Task statement: Collect every line in the entries below that contains the string "kern", and copy each such line in full.

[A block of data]
▶

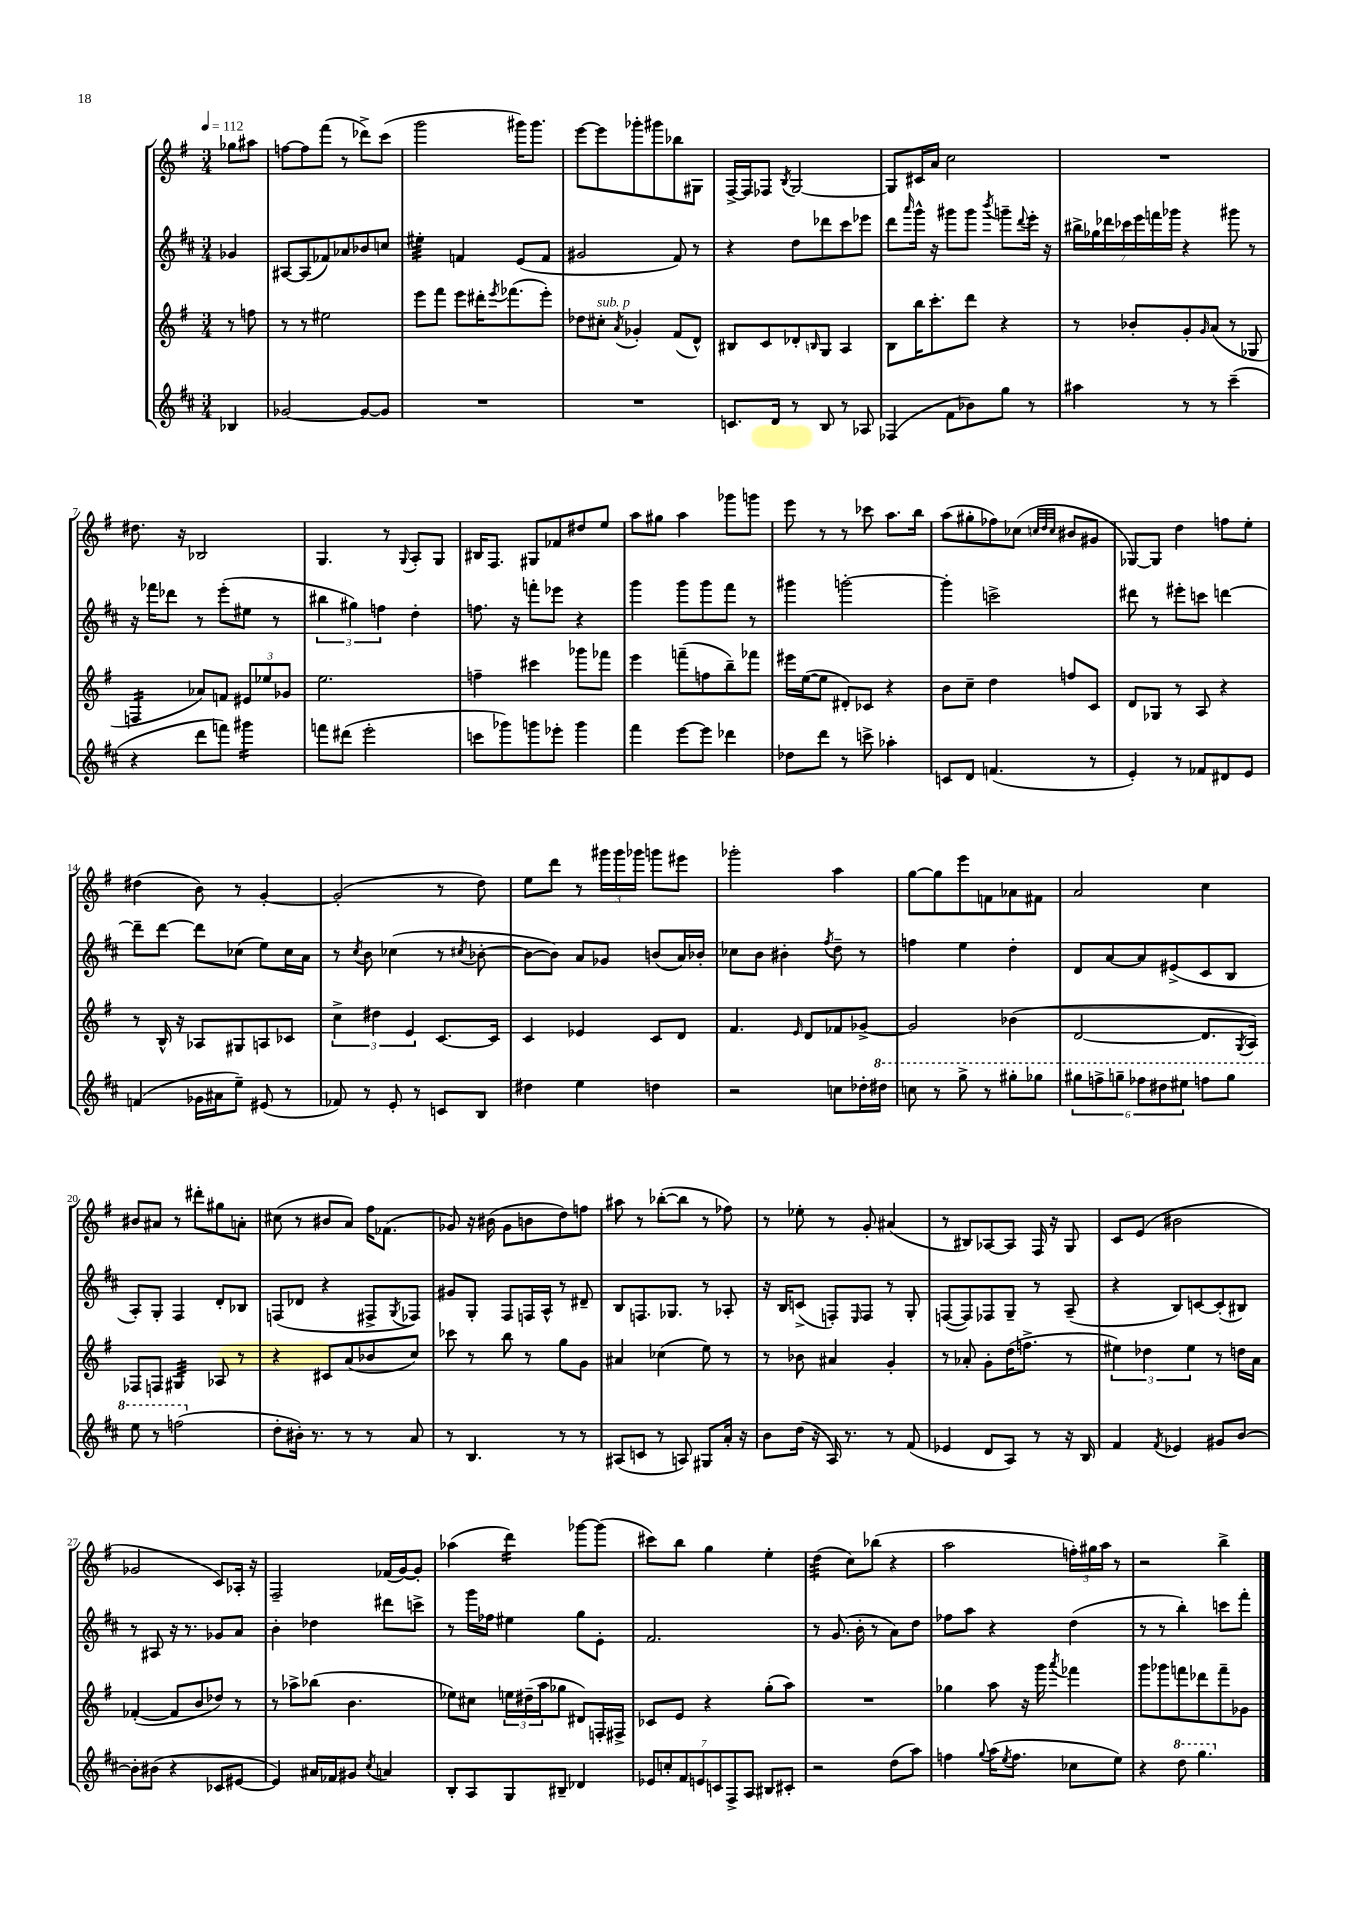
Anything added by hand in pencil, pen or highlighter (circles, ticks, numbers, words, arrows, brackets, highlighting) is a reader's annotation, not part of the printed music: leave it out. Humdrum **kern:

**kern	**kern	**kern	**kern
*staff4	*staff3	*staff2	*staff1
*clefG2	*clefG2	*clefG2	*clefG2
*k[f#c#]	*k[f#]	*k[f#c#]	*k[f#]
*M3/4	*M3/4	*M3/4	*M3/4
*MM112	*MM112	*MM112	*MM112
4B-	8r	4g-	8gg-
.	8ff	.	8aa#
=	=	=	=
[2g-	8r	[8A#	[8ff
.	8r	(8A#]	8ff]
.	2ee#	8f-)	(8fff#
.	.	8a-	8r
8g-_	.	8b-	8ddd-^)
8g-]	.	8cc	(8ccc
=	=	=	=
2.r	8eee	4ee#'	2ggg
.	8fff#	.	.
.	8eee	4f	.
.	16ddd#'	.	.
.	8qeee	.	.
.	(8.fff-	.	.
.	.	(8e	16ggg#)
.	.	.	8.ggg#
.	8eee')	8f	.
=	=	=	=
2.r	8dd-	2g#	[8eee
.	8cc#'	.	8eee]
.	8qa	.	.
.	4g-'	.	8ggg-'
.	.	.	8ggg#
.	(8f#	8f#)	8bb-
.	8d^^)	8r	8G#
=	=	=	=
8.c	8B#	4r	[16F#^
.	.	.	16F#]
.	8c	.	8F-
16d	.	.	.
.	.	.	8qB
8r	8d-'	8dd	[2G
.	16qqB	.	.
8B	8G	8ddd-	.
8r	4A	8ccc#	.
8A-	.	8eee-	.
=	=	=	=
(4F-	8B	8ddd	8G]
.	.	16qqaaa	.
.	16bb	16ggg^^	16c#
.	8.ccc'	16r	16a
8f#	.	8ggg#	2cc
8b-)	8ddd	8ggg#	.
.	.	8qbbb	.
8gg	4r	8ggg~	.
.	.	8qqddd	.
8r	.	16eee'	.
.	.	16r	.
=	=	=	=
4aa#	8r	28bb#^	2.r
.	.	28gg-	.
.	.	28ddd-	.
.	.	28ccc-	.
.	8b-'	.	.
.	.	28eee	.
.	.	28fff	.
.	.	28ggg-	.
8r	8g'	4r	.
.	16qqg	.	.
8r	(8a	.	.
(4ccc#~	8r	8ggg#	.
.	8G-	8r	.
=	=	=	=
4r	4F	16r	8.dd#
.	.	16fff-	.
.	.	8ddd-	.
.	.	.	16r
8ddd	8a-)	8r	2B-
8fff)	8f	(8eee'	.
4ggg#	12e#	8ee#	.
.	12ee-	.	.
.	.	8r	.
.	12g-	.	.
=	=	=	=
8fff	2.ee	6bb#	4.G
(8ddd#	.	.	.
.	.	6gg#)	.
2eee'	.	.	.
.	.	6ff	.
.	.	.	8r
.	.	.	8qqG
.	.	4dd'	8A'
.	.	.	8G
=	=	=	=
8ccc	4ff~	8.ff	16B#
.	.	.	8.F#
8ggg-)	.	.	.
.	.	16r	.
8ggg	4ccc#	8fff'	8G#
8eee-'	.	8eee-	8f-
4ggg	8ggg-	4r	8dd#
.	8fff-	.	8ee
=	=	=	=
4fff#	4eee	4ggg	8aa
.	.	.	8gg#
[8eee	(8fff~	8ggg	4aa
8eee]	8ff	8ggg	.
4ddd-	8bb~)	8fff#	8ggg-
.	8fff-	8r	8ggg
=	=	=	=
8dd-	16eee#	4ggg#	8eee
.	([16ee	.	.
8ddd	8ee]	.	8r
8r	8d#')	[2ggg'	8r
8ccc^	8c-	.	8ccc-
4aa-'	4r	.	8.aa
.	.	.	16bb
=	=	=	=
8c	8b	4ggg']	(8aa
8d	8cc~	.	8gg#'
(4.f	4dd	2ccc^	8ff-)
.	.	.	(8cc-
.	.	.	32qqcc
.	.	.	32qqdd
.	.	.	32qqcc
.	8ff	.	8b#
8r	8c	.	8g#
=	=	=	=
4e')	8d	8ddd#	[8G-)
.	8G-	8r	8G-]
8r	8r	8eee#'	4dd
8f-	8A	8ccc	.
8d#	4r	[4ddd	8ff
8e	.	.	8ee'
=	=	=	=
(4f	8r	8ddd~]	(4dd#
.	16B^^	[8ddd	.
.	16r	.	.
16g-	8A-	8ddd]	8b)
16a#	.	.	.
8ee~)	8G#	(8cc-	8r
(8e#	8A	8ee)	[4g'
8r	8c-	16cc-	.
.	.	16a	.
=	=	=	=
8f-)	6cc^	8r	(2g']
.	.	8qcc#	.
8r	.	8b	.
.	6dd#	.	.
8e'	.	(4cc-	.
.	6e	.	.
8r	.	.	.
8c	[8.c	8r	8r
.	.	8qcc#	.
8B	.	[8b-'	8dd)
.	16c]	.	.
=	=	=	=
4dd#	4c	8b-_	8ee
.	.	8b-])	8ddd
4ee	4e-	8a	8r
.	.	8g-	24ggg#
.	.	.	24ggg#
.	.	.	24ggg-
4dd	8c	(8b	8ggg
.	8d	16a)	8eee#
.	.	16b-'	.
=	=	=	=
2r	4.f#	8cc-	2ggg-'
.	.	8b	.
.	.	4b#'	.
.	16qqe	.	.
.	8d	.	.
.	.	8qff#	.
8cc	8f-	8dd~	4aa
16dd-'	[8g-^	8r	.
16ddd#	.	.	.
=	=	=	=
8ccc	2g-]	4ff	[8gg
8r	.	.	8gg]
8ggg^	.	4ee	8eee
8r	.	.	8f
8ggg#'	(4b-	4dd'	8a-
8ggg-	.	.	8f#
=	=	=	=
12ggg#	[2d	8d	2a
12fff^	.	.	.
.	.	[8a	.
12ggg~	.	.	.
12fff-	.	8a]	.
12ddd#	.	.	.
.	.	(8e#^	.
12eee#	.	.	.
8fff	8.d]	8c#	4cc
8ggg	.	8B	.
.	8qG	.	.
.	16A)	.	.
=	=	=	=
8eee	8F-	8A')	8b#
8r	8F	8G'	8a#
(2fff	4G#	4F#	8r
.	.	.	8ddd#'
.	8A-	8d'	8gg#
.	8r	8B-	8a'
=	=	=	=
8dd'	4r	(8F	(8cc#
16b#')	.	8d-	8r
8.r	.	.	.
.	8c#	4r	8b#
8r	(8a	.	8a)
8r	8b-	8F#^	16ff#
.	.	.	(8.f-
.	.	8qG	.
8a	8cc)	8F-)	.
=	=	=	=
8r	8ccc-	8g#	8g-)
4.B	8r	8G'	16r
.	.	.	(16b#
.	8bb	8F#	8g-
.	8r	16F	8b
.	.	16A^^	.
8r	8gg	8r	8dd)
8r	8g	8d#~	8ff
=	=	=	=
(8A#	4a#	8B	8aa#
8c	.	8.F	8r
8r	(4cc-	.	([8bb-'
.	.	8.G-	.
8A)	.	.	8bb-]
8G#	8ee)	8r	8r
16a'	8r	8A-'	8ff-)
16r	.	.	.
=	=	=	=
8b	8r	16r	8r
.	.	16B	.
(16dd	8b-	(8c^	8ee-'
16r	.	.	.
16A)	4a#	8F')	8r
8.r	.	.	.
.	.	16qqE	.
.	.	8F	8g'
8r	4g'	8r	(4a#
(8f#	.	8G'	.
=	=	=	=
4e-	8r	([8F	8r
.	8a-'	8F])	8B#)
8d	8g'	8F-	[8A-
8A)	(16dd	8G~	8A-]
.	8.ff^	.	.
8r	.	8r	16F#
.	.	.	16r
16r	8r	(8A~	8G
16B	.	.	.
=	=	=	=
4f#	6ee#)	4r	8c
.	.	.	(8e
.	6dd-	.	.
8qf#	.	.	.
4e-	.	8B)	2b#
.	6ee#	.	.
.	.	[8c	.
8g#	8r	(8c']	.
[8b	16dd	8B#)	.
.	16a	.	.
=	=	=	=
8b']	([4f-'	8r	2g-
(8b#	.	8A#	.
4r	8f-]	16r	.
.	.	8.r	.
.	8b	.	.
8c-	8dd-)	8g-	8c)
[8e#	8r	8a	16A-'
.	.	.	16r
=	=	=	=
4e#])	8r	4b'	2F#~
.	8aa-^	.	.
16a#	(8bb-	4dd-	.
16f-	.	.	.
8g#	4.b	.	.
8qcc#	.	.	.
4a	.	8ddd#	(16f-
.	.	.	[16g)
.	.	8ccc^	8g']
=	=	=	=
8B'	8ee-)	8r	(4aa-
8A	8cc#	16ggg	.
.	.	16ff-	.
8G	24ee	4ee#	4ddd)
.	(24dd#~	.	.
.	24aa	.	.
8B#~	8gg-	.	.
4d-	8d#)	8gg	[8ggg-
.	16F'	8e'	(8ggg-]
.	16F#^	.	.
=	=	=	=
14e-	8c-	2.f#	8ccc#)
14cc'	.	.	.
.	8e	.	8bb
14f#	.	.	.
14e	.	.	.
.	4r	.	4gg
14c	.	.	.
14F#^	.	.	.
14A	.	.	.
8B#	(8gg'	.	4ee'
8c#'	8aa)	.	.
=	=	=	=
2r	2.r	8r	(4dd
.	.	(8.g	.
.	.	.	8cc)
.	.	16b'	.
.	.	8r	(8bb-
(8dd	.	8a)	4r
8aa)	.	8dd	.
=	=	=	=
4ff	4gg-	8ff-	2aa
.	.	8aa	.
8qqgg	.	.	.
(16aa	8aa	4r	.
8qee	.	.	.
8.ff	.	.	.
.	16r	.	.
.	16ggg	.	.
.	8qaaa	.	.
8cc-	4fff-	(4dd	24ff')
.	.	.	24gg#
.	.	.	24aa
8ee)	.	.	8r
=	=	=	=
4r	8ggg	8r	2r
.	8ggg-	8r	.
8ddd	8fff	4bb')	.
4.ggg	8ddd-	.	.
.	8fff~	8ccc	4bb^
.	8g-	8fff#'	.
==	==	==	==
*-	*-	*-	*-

◀

Result of this task:
Anything added by hand in pencil, pen or highlighter (circles, ticks, numbers, words, arrows, brackets, highlighting) is a reader's annotation, not part of the printed music: leave it out. Humdrum **kern:
**kern	**kern	**kern	**kern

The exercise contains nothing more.